Stated problem: Select every line of the listing that contains the string "markup" and copy each one.

Extracted listing:
** Begin **
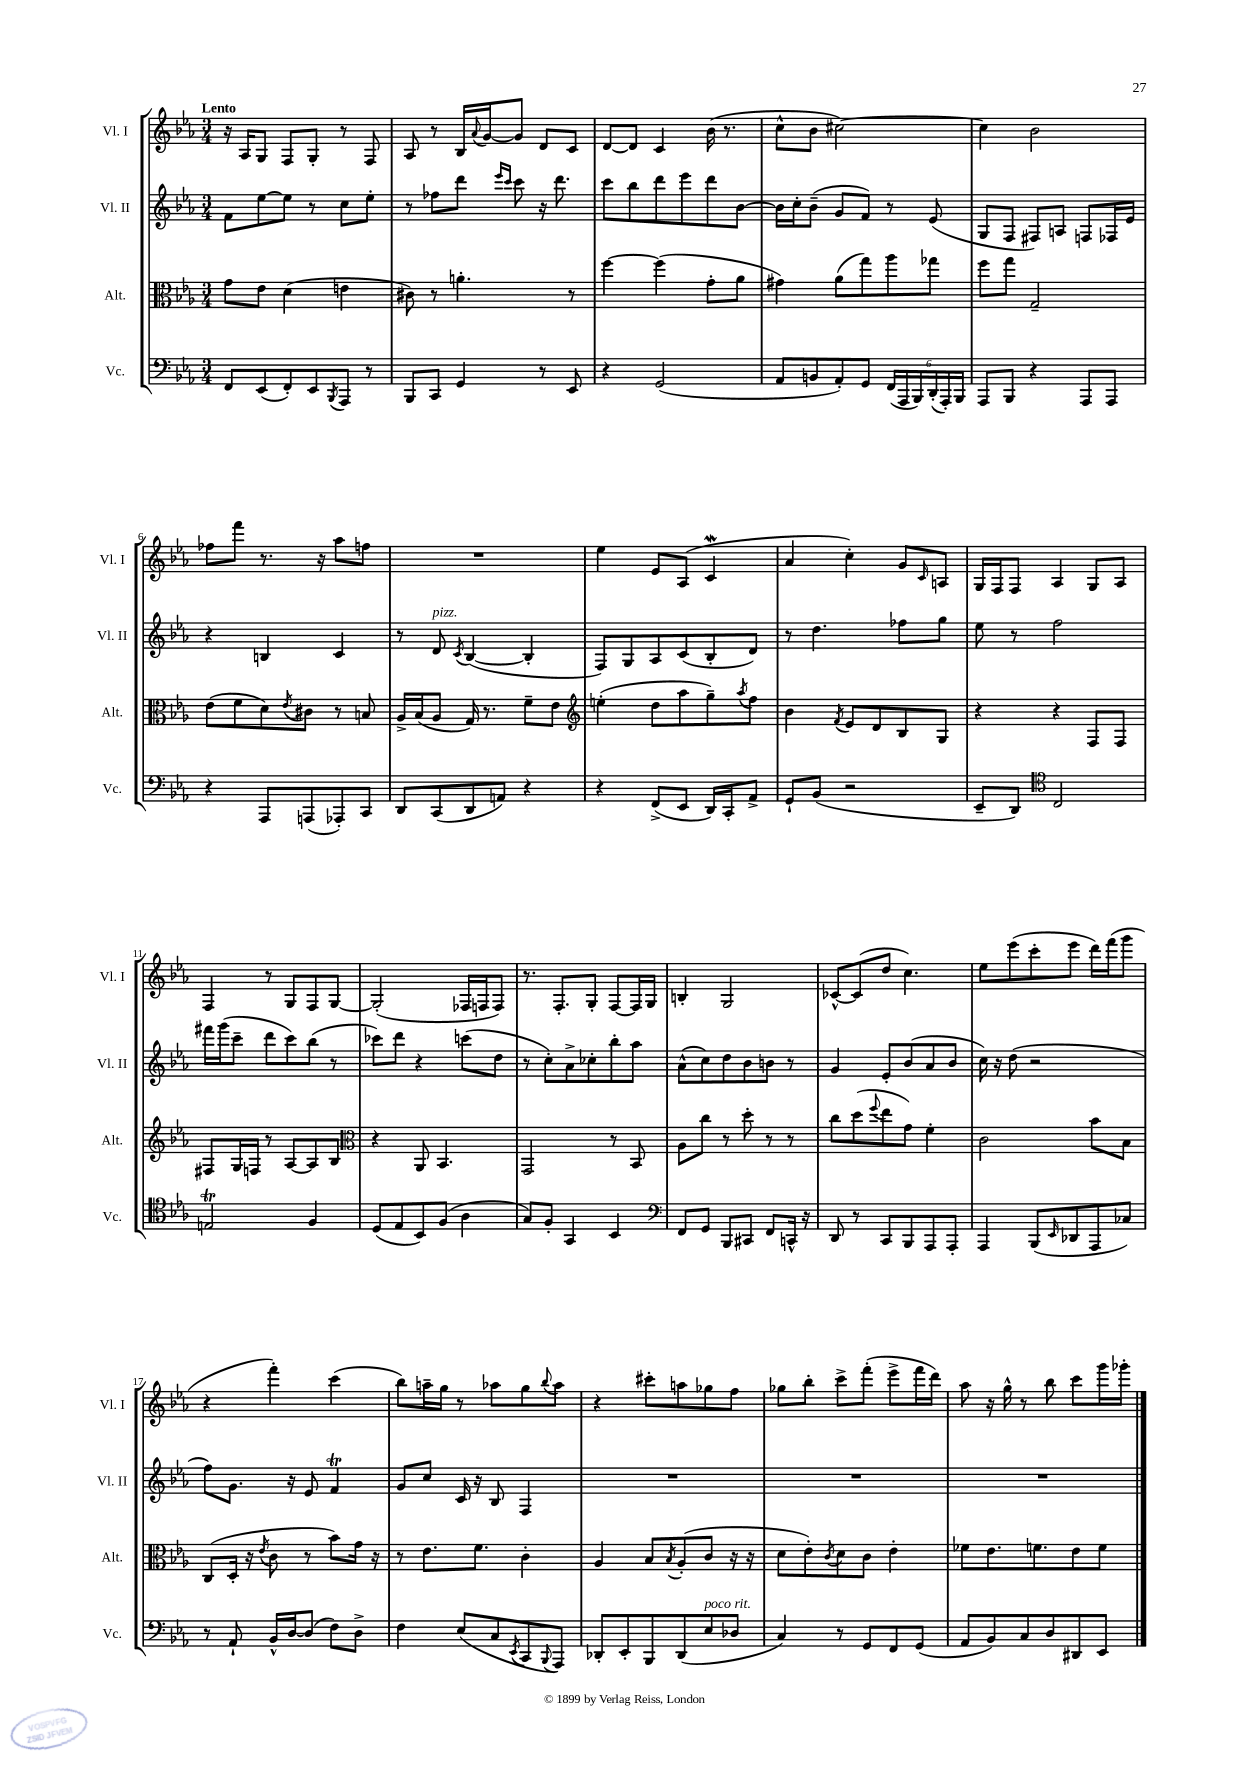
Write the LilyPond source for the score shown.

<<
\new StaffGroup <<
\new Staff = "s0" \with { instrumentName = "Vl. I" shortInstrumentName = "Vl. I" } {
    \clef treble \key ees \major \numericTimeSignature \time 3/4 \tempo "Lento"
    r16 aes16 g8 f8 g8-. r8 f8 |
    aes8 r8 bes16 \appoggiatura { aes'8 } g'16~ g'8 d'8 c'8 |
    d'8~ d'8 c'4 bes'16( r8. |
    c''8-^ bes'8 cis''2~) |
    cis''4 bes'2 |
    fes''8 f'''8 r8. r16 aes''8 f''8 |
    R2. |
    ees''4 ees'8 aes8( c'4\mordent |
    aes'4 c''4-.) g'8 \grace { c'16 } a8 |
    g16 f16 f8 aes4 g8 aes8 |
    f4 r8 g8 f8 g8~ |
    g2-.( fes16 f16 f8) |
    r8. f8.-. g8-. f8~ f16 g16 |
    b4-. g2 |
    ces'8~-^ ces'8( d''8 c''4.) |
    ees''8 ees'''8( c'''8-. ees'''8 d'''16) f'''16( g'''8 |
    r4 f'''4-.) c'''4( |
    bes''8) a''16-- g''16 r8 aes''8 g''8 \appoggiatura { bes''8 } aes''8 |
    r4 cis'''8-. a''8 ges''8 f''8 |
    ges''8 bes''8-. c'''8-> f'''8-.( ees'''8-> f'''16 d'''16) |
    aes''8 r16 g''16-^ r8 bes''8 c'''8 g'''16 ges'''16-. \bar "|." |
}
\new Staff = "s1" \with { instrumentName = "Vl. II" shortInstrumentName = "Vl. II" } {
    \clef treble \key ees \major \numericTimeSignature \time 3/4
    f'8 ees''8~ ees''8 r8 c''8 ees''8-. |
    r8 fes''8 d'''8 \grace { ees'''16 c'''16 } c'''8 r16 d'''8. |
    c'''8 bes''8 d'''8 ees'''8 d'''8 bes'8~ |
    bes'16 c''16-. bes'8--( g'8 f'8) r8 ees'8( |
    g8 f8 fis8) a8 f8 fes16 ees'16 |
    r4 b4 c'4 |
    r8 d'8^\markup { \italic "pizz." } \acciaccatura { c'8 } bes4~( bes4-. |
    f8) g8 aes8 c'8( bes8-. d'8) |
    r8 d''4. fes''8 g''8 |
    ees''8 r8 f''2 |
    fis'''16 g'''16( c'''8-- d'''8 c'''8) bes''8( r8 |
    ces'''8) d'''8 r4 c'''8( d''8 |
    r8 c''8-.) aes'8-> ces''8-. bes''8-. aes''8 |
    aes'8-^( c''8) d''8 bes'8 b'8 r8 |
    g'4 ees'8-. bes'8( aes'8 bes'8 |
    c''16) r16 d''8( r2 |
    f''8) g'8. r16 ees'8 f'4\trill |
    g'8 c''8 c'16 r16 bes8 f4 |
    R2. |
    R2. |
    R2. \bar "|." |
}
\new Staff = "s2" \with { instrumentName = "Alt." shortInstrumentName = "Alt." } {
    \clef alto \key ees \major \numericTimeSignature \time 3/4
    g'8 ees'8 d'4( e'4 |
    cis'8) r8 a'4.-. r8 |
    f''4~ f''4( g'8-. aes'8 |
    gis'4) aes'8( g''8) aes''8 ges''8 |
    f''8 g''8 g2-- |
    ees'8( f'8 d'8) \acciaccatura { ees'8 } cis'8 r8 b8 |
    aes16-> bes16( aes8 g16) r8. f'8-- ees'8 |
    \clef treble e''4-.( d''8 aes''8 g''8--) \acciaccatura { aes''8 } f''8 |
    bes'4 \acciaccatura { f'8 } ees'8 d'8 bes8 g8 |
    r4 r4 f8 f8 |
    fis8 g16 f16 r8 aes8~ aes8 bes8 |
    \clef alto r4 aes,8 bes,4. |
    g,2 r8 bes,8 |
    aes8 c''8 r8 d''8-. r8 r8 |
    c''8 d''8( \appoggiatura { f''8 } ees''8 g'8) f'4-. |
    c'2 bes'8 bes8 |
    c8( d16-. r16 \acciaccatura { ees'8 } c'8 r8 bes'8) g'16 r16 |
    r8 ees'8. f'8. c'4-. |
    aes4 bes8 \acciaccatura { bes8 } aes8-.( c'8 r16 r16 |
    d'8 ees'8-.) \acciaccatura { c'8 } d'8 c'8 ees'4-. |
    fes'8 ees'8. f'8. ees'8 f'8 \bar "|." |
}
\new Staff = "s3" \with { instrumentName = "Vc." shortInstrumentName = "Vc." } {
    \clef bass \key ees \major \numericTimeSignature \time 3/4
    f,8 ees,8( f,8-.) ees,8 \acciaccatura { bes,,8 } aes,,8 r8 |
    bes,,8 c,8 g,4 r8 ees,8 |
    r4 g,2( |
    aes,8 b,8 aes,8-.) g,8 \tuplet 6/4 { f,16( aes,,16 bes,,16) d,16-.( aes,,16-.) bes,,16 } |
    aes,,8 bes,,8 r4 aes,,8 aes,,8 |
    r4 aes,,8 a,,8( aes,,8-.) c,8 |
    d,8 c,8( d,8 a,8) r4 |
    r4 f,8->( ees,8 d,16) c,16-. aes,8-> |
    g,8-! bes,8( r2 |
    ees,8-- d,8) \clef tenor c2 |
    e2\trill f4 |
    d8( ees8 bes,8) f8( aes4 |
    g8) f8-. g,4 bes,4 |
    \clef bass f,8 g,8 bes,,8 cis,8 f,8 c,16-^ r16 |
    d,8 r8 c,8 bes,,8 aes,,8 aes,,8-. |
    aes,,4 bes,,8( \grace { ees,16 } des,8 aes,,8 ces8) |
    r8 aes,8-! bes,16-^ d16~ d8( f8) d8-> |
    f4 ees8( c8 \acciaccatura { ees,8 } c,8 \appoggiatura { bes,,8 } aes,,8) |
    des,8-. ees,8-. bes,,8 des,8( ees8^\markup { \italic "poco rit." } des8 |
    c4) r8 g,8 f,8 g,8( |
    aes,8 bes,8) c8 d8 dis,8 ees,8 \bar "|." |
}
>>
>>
** End **
The response:
    r8 d'8^\markup { \italic "pizz." } \acciaccatura { c'8 } bes4~( bes4-. |
    des,8-. ees,8-. bes,,8 des,8( ees8^\markup { \italic "poco rit." } des8 |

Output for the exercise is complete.